[Exercise data]:
-*-*-

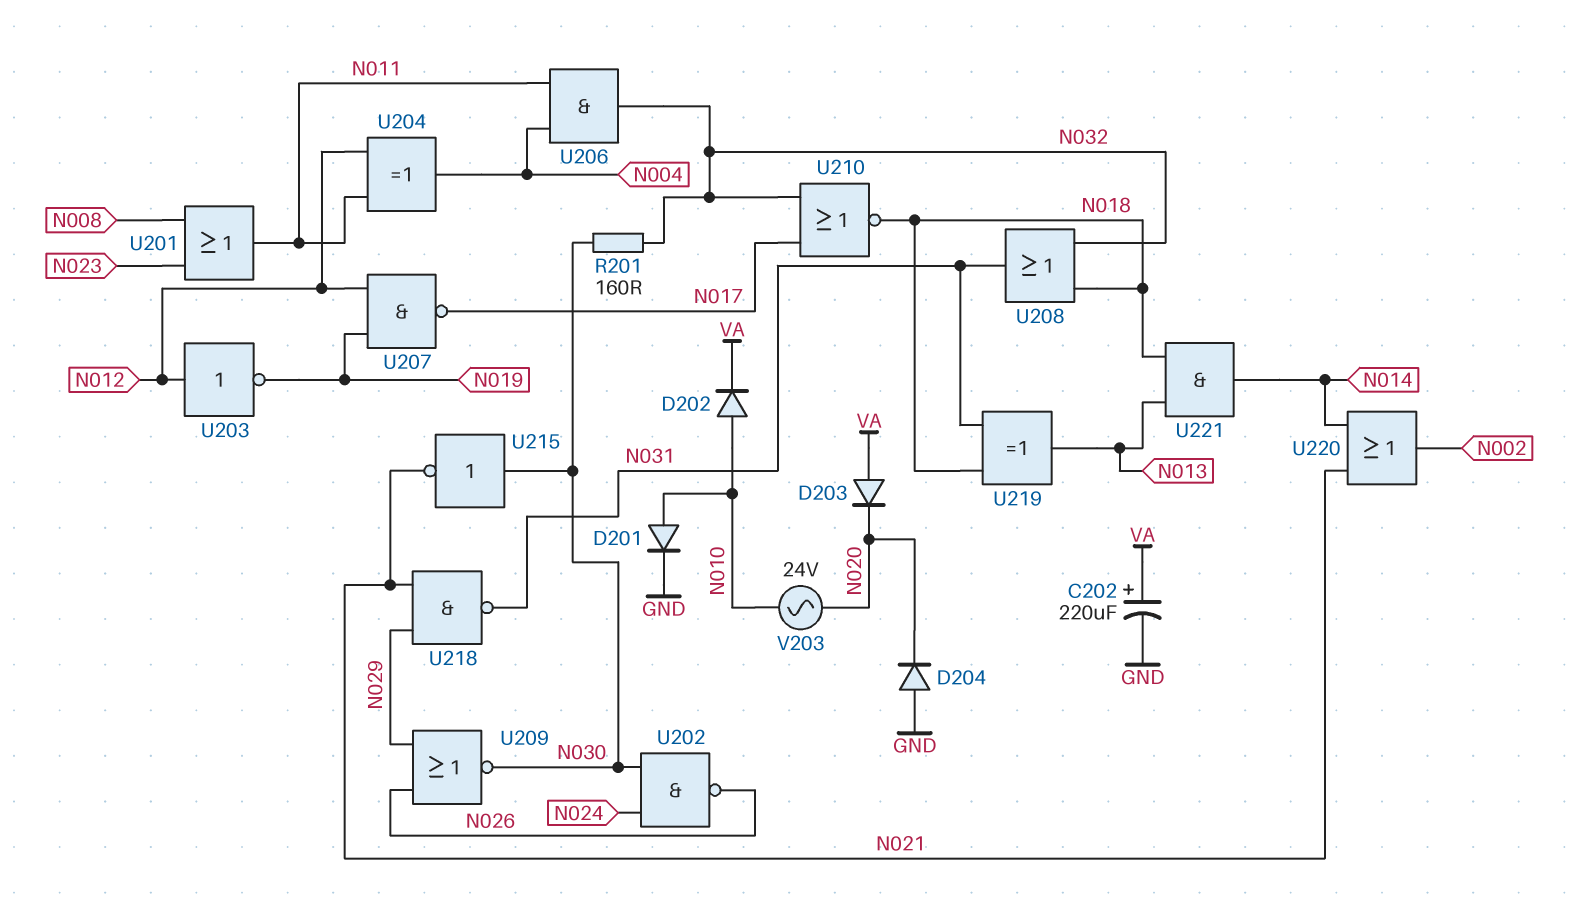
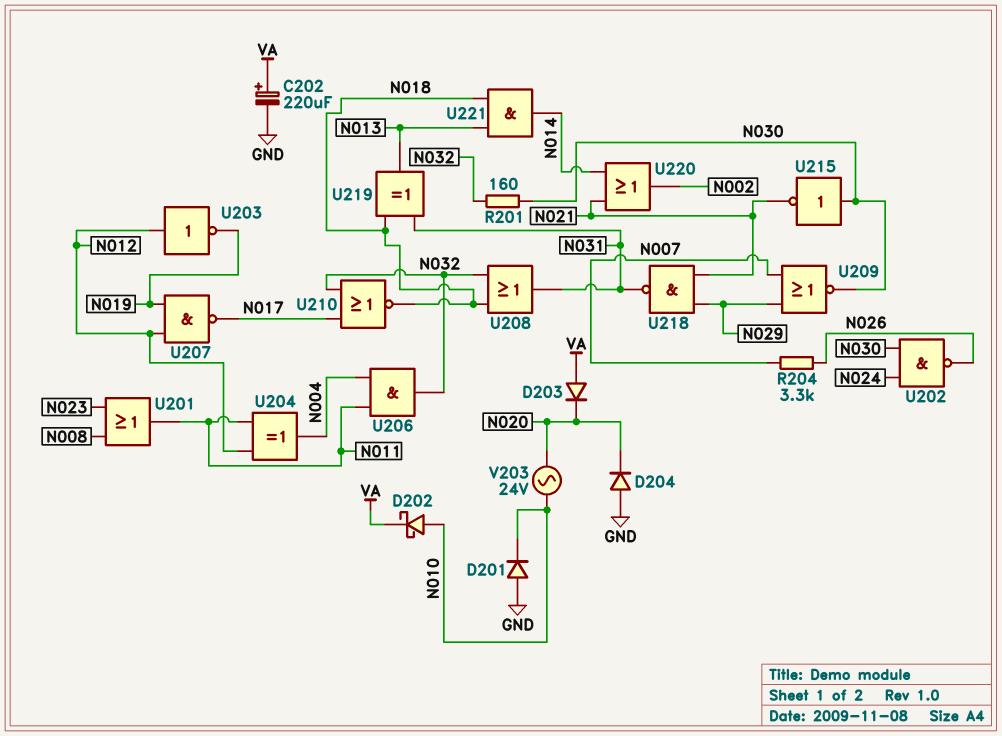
D201: diode (A N010, K GND) -> diode (A GND, K N010)
D202: diode (A N010, K VA) -> schottky (A N010, K VA)
R204: none -> 3.3k (N007, N026)
U209: NOR (in N026, in N029, out N030) -> NOR (in N007, in N029, out N030)

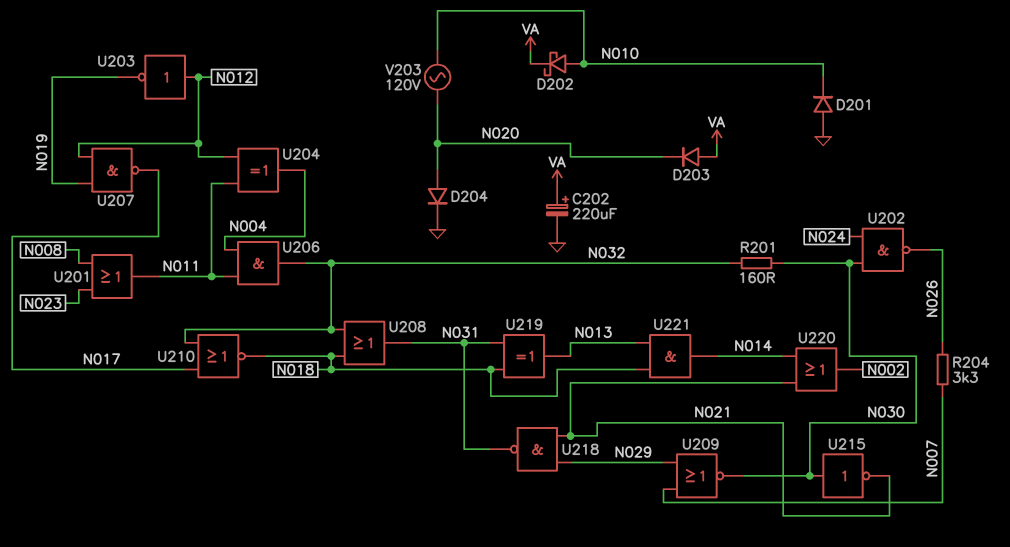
D204: diode (A GND, K N020) -> diode (A N020, K GND)
V203: AC 24V (N010, N020) -> AC 120V (N010, N020)

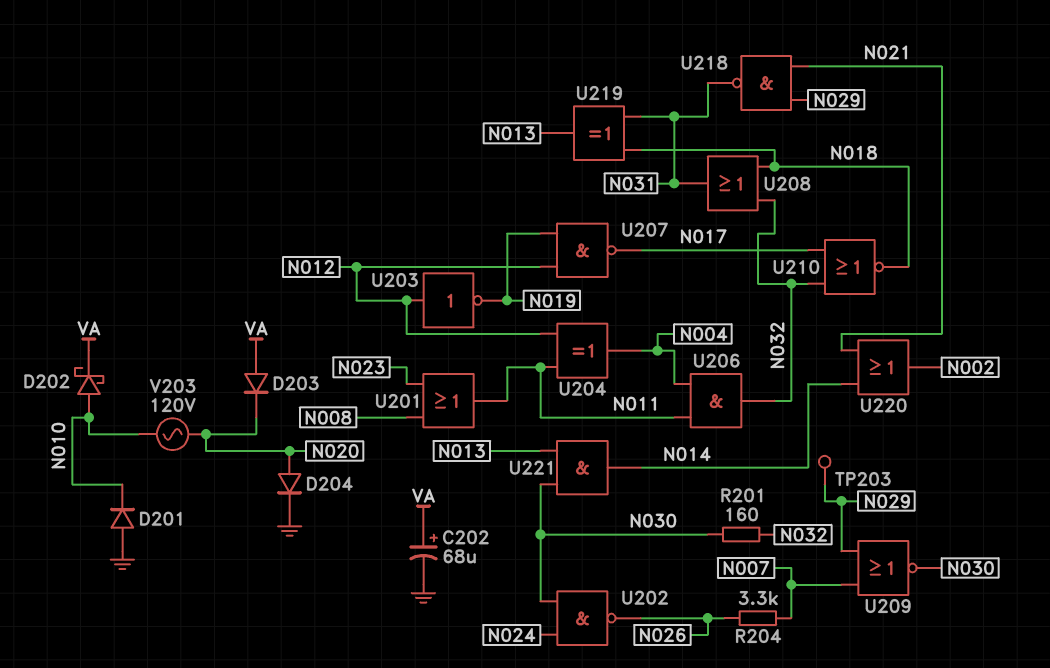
C202: 220uF (plus VA, minus GND) -> 68uF (plus VA, minus GND)
TP203: none -> test point (N029)
U215: NOT (in N030, out N021) -> none
U221: AND (in N013, in N018, out N014) -> AND (in N013, in N030, out N014)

-*-*-

[Task prompt]: Copy the material exactly. Do not include the pictures.

[Written answer]:
D201: diode (A N010, K GND) -> diode (A GND, K N010)
D202: diode (A N010, K VA) -> schottky (A N010, K VA)
R204: none -> 3.3k (N007, N026)
U209: NOR (in N026, in N029, out N030) -> NOR (in N007, in N029, out N030)

D204: diode (A GND, K N020) -> diode (A N020, K GND)
V203: AC 24V (N010, N020) -> AC 120V (N010, N020)

C202: 220uF (plus VA, minus GND) -> 68uF (plus VA, minus GND)
TP203: none -> test point (N029)
U215: NOT (in N030, out N021) -> none
U221: AND (in N013, in N018, out N014) -> AND (in N013, in N030, out N014)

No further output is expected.